Look below. Copy each line that has "yellow" in it.

# MATERIAL PROVIDED:
+ + + +

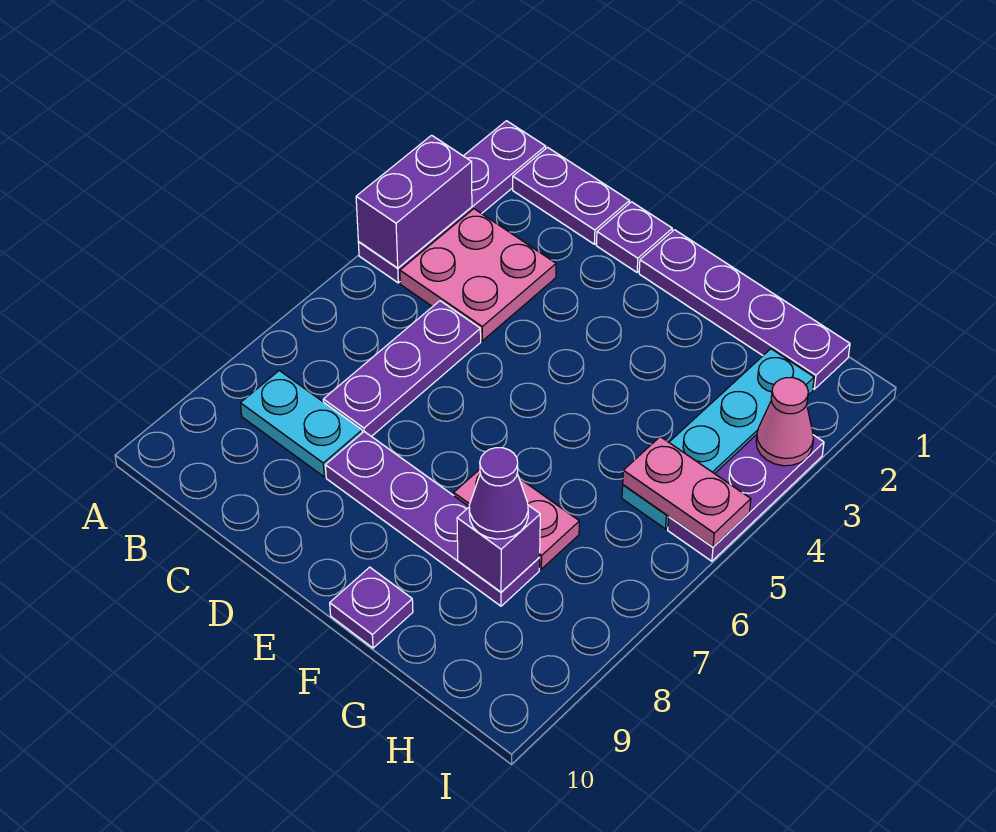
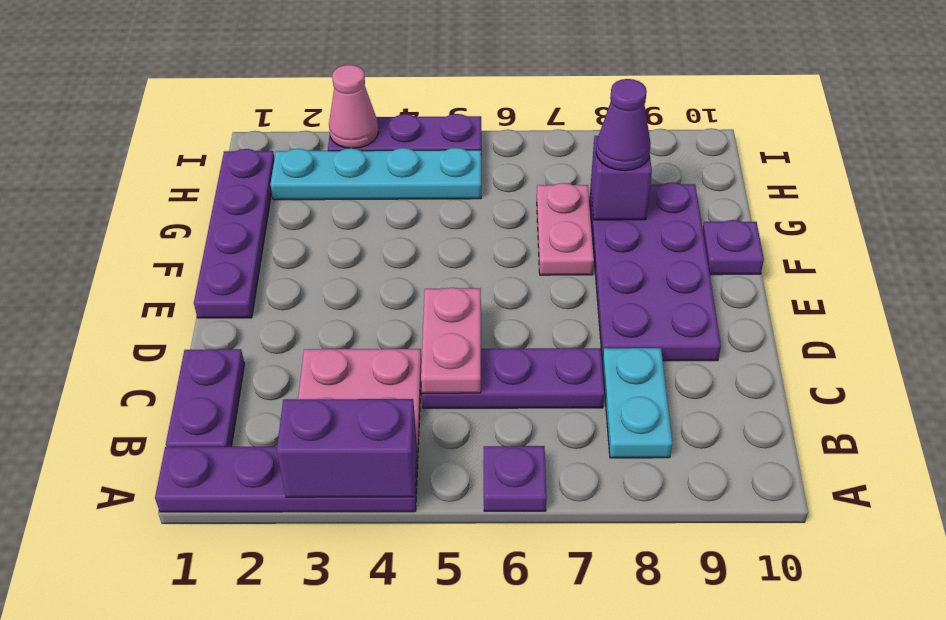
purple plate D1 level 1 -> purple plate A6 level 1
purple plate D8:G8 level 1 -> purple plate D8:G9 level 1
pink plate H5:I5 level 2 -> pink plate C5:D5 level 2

+ + + +

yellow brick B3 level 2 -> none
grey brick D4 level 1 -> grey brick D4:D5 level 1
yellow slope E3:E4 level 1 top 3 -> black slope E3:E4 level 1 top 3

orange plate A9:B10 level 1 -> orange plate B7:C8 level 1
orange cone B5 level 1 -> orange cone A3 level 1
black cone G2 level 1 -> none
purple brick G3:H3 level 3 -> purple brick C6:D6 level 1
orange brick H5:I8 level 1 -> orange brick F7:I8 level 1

+ + + +

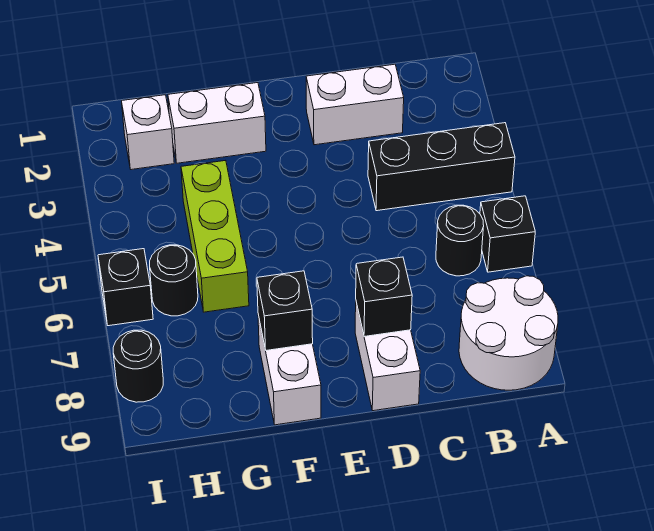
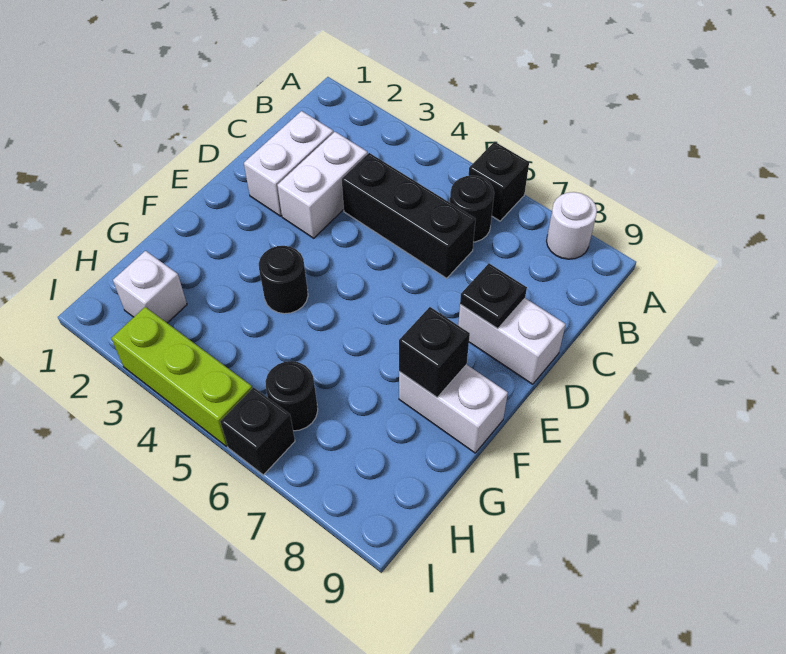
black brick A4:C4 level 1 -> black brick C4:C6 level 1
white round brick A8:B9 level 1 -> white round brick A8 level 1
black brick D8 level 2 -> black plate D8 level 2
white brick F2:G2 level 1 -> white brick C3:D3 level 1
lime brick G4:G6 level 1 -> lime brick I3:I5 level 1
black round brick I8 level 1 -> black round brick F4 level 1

+ + + +

# YOUR RESPONSE:
yellow brick B3 level 2 -> none
yellow slope E3:E4 level 1 top 3 -> black slope E3:E4 level 1 top 3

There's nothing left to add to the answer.